== Entries shown ==
------------------------------------------------------------------------
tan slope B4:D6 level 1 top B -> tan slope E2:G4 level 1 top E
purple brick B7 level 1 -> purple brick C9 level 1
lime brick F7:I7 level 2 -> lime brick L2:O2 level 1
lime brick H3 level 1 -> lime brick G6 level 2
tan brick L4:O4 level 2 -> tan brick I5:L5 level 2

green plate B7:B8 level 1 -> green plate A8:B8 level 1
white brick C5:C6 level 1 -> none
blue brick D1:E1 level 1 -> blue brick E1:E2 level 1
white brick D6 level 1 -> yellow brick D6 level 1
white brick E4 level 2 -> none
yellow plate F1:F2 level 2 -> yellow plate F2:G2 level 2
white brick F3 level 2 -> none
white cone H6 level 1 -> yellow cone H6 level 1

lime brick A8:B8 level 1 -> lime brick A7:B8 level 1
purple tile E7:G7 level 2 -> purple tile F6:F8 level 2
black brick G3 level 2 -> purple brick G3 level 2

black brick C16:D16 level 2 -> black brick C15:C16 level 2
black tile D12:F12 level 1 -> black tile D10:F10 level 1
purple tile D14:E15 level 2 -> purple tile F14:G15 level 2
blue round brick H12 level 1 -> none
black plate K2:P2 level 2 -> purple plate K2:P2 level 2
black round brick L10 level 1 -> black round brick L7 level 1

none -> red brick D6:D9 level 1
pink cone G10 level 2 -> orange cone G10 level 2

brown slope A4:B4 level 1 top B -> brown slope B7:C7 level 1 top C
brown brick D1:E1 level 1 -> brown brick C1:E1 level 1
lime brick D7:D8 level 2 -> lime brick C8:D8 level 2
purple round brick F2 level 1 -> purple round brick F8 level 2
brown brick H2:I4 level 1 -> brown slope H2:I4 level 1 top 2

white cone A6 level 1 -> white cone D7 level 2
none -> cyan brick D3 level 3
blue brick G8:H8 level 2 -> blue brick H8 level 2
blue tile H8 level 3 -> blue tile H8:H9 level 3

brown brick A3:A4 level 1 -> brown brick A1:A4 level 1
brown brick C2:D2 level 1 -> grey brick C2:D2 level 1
------------------------------------------------------------------------
== About this exercise ==
Retype the entries above exactly, but only from the line containing "white brick E4 level 2 -> none" through the line containing "lime brick D7:D8", both included.

== Solved exercise ==
white brick E4 level 2 -> none
yellow plate F1:F2 level 2 -> yellow plate F2:G2 level 2
white brick F3 level 2 -> none
white cone H6 level 1 -> yellow cone H6 level 1

lime brick A8:B8 level 1 -> lime brick A7:B8 level 1
purple tile E7:G7 level 2 -> purple tile F6:F8 level 2
black brick G3 level 2 -> purple brick G3 level 2

black brick C16:D16 level 2 -> black brick C15:C16 level 2
black tile D12:F12 level 1 -> black tile D10:F10 level 1
purple tile D14:E15 level 2 -> purple tile F14:G15 level 2
blue round brick H12 level 1 -> none
black plate K2:P2 level 2 -> purple plate K2:P2 level 2
black round brick L10 level 1 -> black round brick L7 level 1

none -> red brick D6:D9 level 1
pink cone G10 level 2 -> orange cone G10 level 2

brown slope A4:B4 level 1 top B -> brown slope B7:C7 level 1 top C
brown brick D1:E1 level 1 -> brown brick C1:E1 level 1
lime brick D7:D8 level 2 -> lime brick C8:D8 level 2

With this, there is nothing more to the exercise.